DATA SUPPLIED
"""

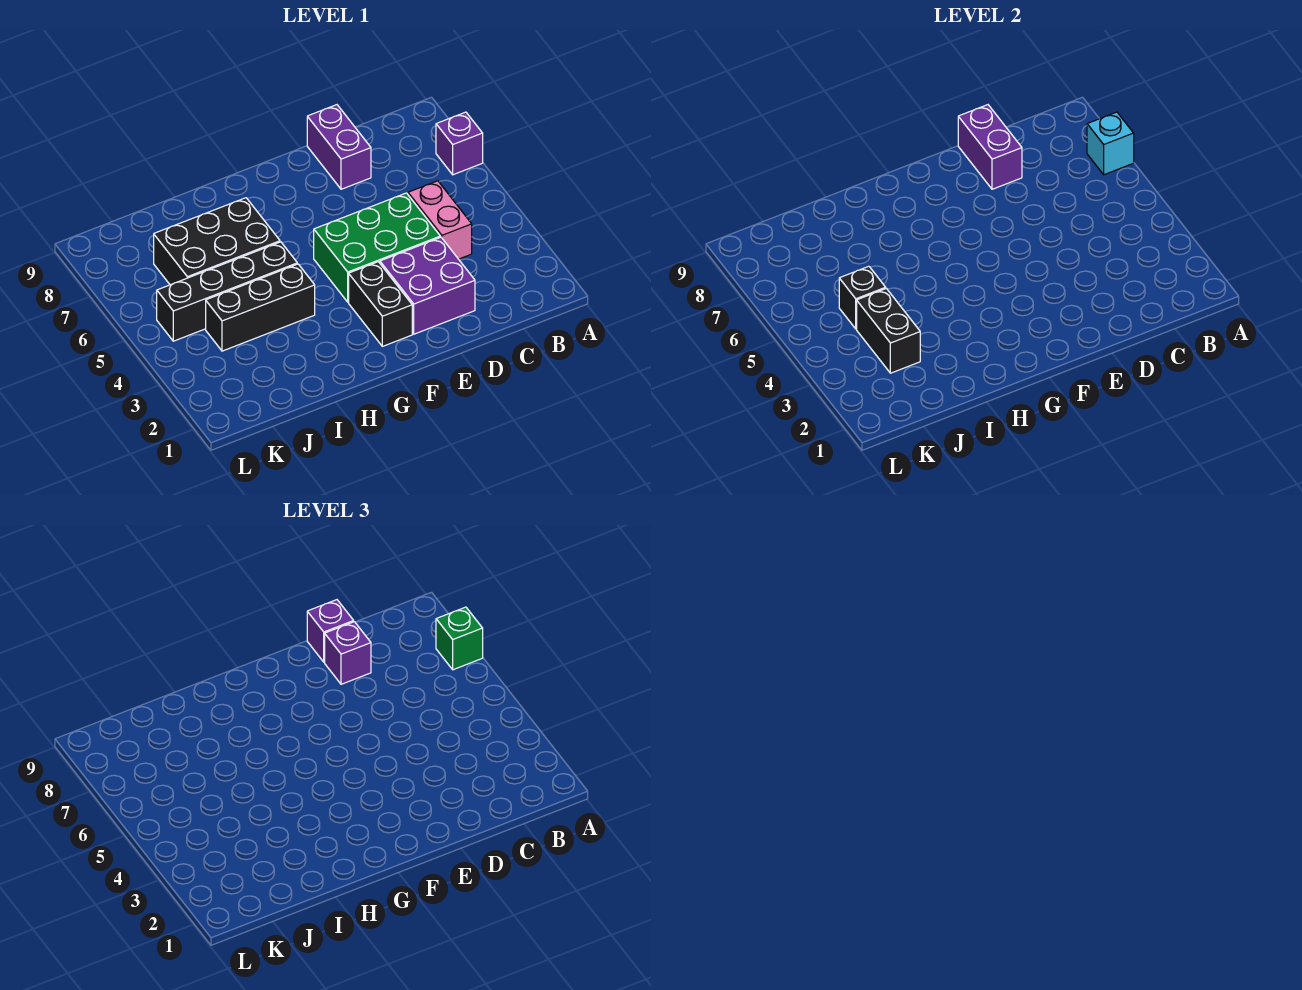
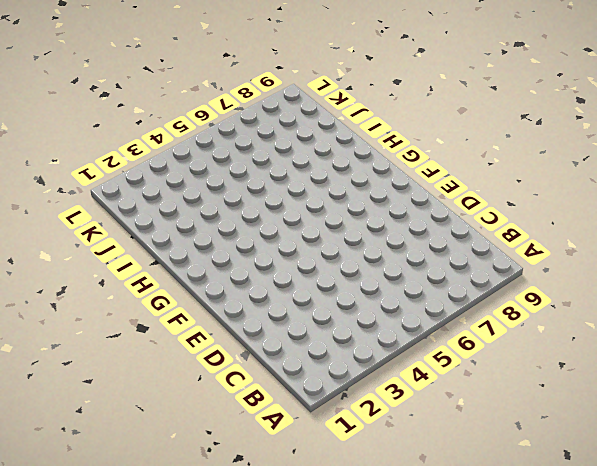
none -> purple brick A7 level 1
none -> pink brick C4:C5 level 1
none -> purple brick D2:E3 level 1

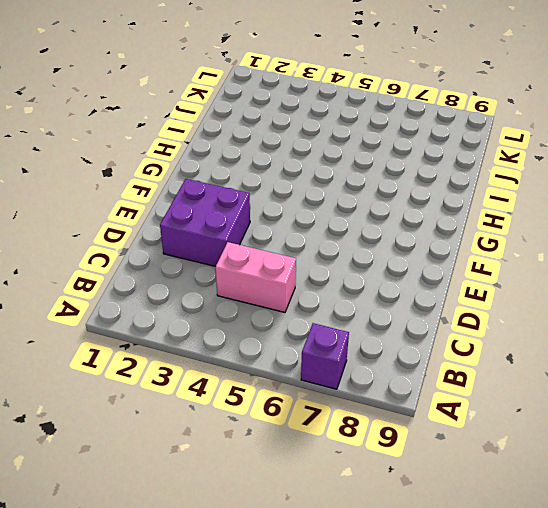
none -> green brick D4:F5 level 1
none -> purple brick D8:D9 level 1
none -> black brick F2:F3 level 1

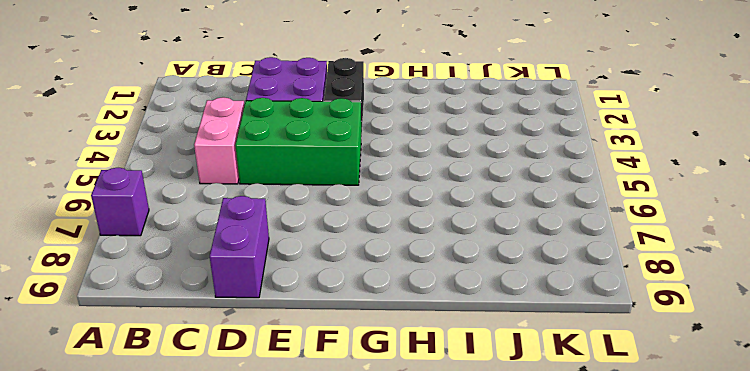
none -> black brick H4:J4 level 1
none -> black brick H5:K5 level 1
none -> black brick H6:J7 level 1

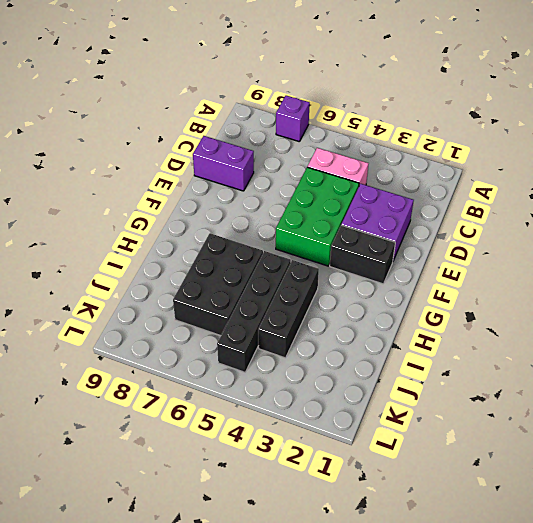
none -> cyan brick A7 level 2
none -> purple brick D8:D9 level 2
none -> black brick J3:J4 level 2

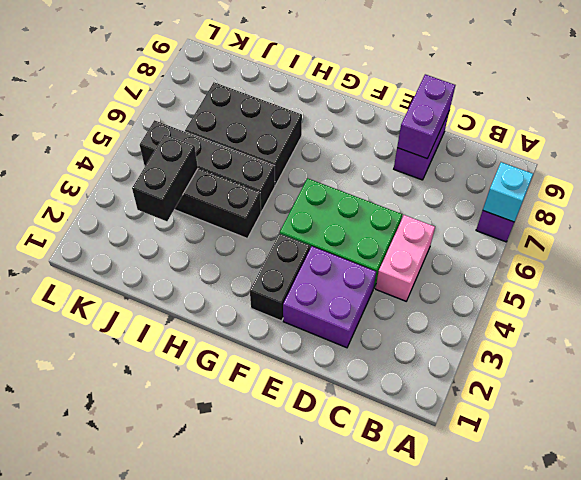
none -> black brick J5 level 2
none -> green brick A7 level 3
none -> purple brick D8 level 3

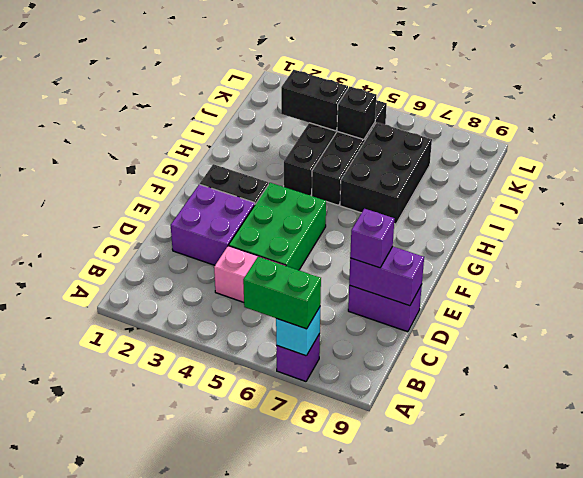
green brick A6:A7 level 3 -> green brick A7 level 3
none -> purple brick D9 level 3

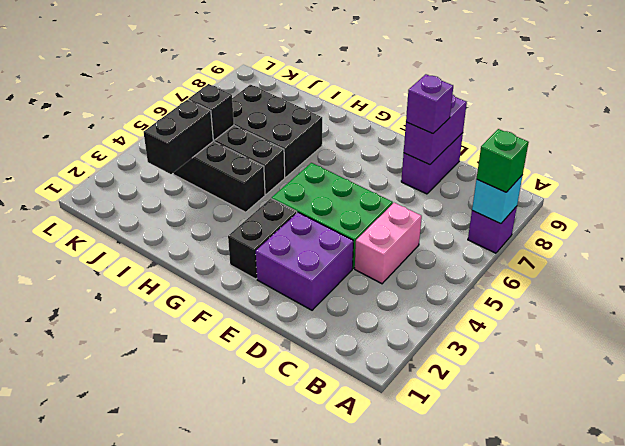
none -> purple brick D9 level 3

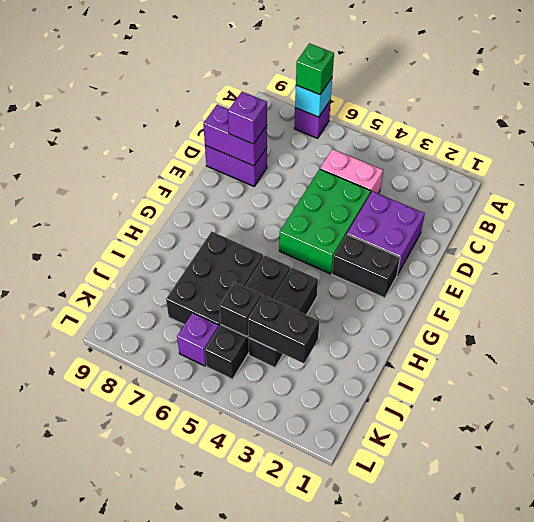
purple brick K6 level 1 -> purple brick D9 level 3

"""

Take the word "green" and find each line of the material that contains it. Copy those lines.

EXERCISE OUTPUT
none -> green brick D4:F5 level 1
none -> green brick A7 level 3
green brick A6:A7 level 3 -> green brick A7 level 3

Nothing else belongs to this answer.